### [EXERCISE INSTRUCTIONS]
Among the records that follow, find each line holding the word "MATRIX" and copy it.

EXCERPTED DATA section start

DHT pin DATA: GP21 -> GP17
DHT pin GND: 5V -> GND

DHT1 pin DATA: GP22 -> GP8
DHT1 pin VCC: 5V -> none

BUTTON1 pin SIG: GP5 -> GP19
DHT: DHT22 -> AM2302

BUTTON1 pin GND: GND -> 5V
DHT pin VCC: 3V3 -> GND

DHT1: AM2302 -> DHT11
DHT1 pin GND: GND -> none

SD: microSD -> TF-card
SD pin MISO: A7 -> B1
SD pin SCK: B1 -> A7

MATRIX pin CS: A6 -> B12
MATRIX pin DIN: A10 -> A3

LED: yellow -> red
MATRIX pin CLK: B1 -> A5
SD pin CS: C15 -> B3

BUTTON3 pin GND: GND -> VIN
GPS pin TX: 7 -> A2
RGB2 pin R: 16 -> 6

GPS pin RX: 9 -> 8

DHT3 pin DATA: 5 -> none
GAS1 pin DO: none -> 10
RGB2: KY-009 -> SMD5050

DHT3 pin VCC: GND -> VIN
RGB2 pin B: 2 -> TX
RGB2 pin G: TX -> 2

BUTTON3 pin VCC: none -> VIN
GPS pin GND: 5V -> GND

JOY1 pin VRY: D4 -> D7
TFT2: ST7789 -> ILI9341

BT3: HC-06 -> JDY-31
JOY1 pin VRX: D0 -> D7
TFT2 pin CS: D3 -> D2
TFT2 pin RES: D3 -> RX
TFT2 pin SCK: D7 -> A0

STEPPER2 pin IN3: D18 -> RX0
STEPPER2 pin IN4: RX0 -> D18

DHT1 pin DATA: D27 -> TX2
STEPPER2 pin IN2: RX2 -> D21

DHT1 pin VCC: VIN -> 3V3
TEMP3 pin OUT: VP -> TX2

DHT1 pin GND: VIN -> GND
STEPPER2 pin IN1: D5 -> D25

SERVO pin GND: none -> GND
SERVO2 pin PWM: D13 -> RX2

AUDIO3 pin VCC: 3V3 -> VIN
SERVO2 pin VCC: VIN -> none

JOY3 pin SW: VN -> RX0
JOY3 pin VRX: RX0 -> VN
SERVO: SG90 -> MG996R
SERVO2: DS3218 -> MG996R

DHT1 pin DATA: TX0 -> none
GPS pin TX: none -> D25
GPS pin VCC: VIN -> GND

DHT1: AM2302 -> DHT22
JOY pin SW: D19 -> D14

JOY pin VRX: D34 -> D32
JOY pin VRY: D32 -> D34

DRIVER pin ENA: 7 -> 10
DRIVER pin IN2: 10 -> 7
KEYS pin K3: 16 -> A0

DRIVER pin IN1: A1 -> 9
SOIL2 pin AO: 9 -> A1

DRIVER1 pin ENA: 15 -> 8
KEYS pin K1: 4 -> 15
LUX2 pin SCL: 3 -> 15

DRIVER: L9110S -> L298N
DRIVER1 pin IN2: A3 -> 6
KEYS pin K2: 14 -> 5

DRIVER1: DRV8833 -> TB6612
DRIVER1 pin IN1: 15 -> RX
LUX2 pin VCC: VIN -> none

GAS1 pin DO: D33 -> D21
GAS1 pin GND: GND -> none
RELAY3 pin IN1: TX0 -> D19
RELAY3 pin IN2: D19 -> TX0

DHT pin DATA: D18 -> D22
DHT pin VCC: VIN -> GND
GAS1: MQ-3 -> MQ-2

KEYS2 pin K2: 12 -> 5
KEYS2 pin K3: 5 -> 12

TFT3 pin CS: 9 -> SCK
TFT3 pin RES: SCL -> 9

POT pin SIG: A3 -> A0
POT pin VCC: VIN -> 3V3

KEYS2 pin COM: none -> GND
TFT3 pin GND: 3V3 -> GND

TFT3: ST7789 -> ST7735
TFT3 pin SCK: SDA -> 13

EXCERPTED DATA section end

### [YOUR SOLUTION]
MATRIX pin CS: A6 -> B12
MATRIX pin DIN: A10 -> A3
MATRIX pin CLK: B1 -> A5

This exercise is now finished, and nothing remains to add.